- _WHAT YOU HAVE TO DO_: The answer is the set of lines that include "żółty", copied from the data below.

- _GIVEN RECORDS_:
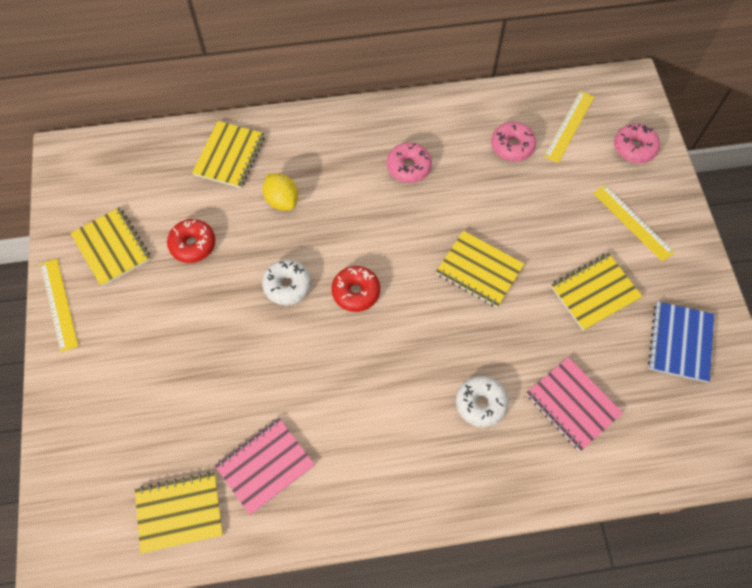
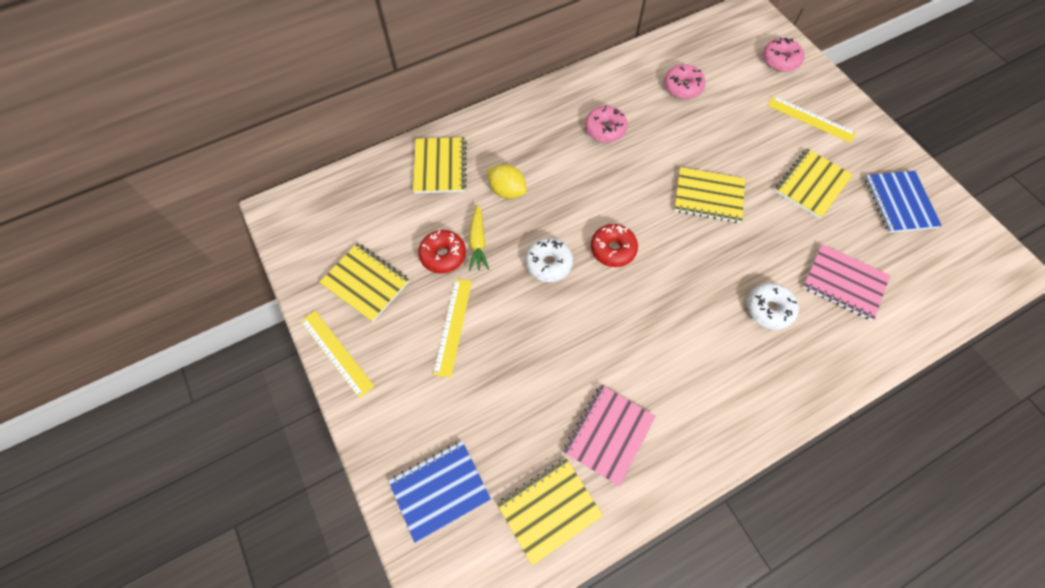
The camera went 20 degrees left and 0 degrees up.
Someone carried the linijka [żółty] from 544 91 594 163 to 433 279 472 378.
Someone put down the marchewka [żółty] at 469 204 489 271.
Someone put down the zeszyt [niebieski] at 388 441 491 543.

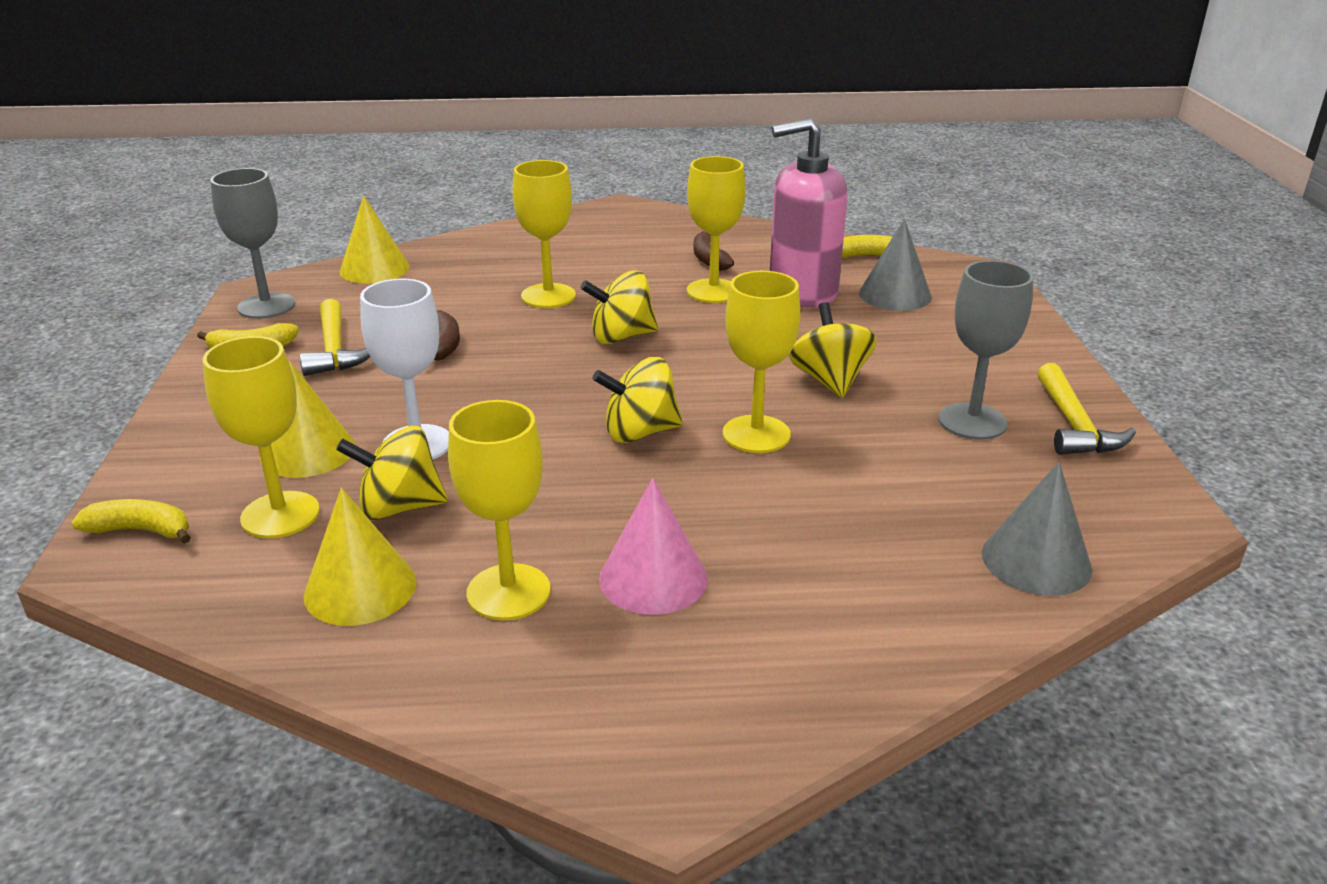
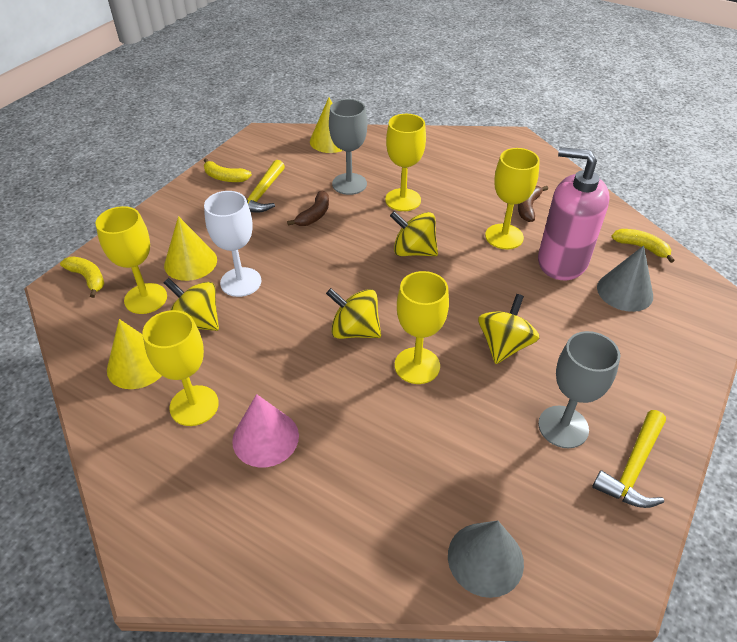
The camera went 35 degrees right and 15 degrees up.
Someone carried the kielich [szary] from 210 168 295 319 to 329 99 367 195.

- _EXERCISE ANSWER_:
Someone carried the linijka [żółty] from 544 91 594 163 to 433 279 472 378.
Someone put down the marchewka [żółty] at 469 204 489 271.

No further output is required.